Exercise aim:
Each record that follows should be repeated exactly, with no pictures carried over.

Records for the exercise:

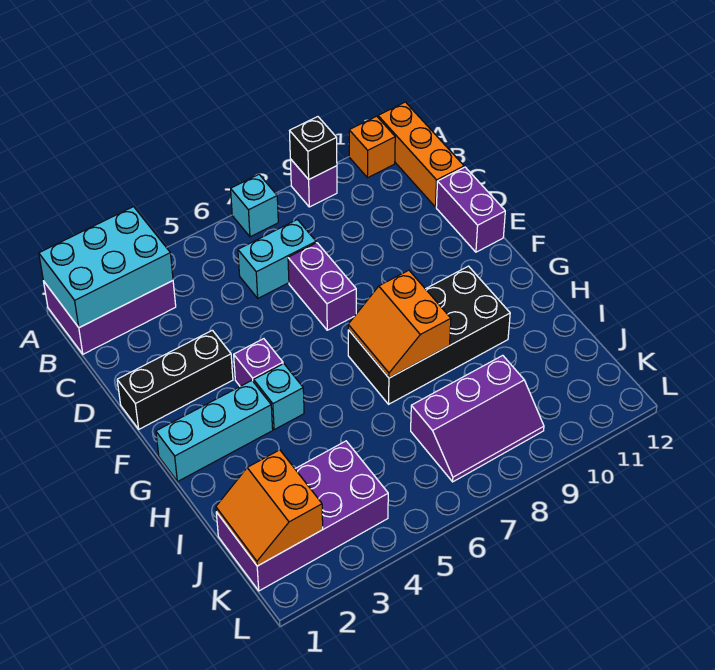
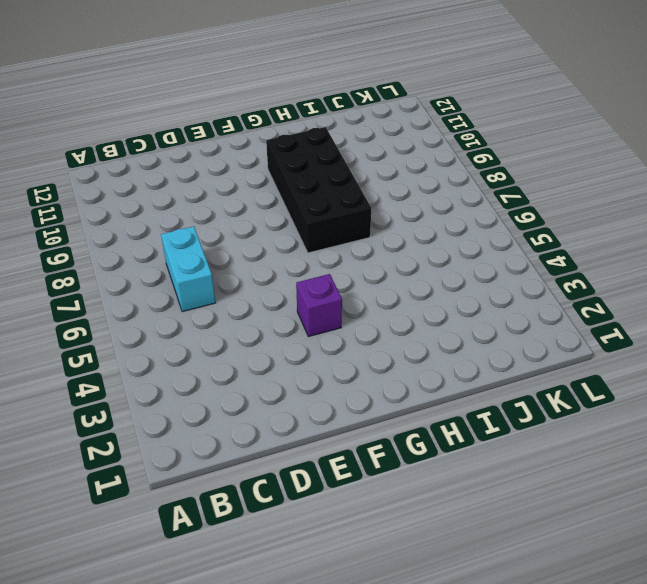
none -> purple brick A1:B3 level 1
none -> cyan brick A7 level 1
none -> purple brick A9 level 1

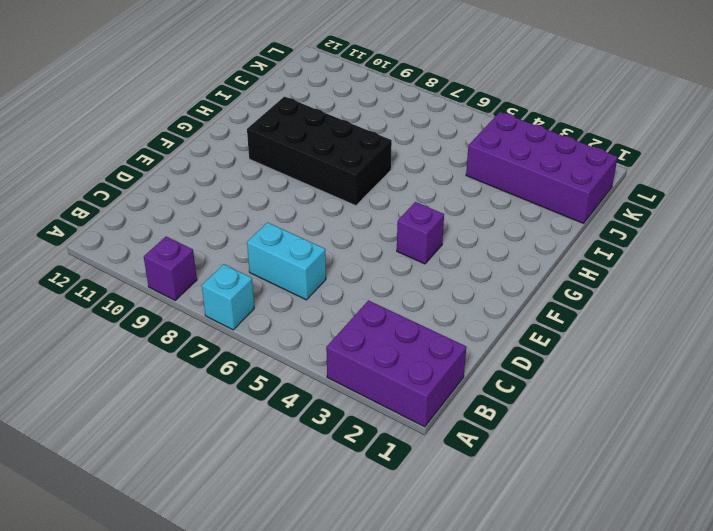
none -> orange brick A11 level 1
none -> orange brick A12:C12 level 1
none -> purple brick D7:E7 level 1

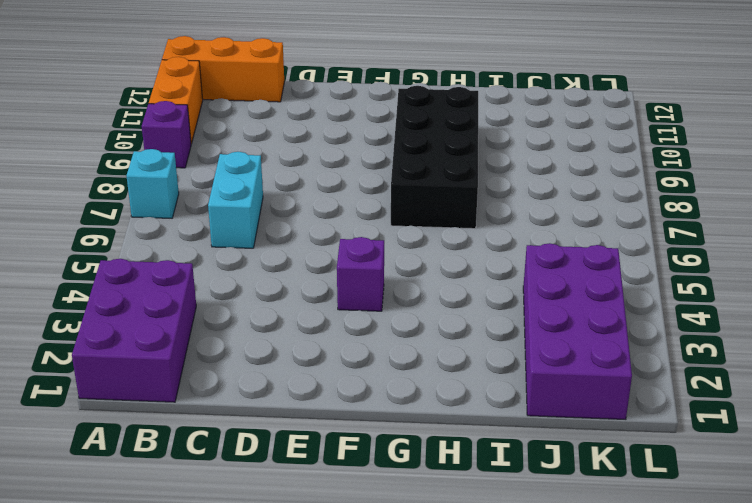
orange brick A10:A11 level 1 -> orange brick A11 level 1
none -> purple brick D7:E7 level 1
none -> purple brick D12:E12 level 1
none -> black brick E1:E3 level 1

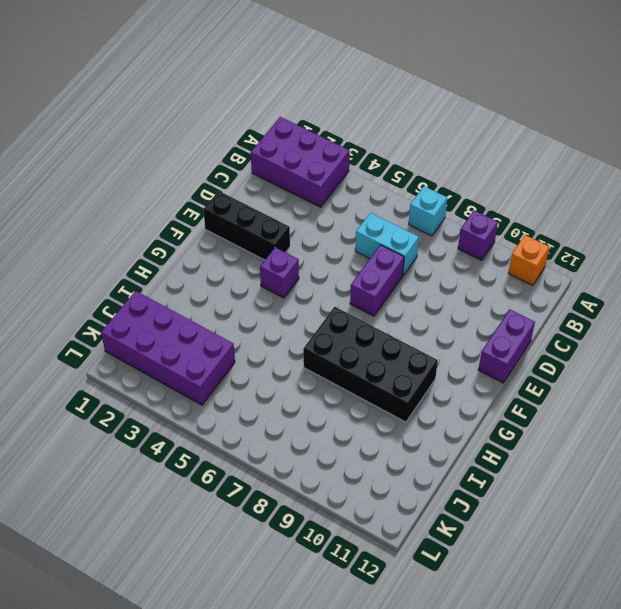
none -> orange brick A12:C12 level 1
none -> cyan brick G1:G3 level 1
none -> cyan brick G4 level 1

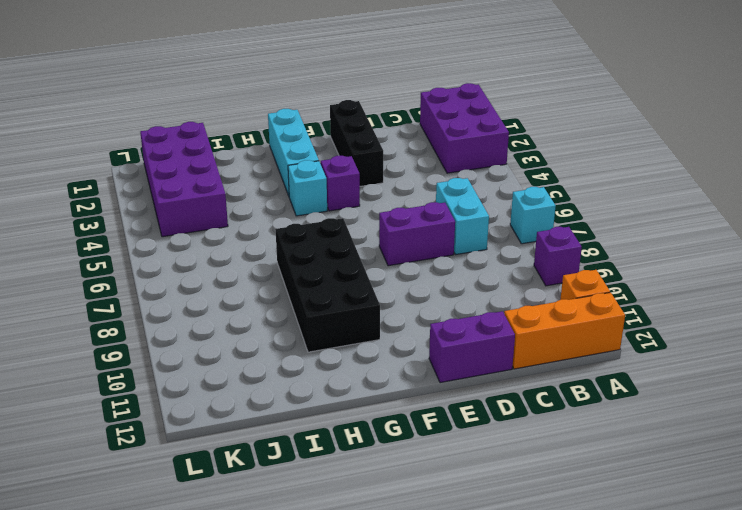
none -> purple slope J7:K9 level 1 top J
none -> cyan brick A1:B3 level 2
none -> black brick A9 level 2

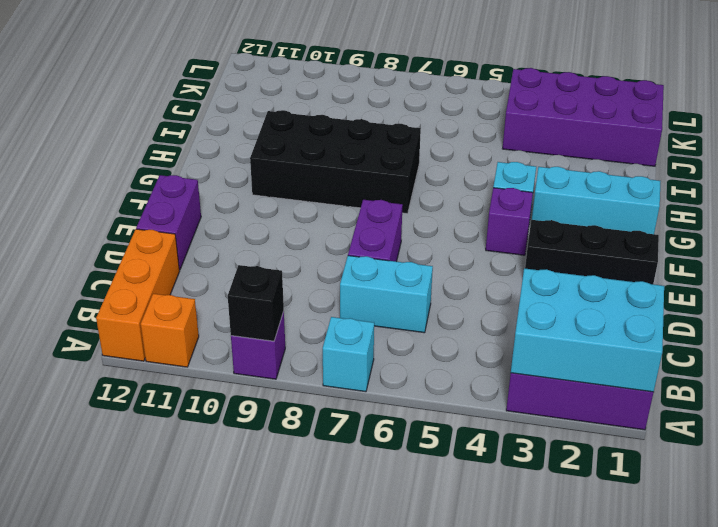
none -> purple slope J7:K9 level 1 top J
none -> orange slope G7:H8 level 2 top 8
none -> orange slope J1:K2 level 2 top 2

Written answer:
none -> purple brick A1:B3 level 1
none -> cyan brick A7 level 1
none -> purple brick A9 level 1

none -> orange brick A11 level 1
none -> orange brick A12:C12 level 1
none -> purple brick D7:E7 level 1

orange brick A10:A11 level 1 -> orange brick A11 level 1
none -> purple brick D7:E7 level 1
none -> purple brick D12:E12 level 1
none -> black brick E1:E3 level 1

none -> orange brick A12:C12 level 1
none -> cyan brick G1:G3 level 1
none -> cyan brick G4 level 1

none -> purple slope J7:K9 level 1 top J
none -> cyan brick A1:B3 level 2
none -> black brick A9 level 2

none -> purple slope J7:K9 level 1 top J
none -> orange slope G7:H8 level 2 top 8
none -> orange slope J1:K2 level 2 top 2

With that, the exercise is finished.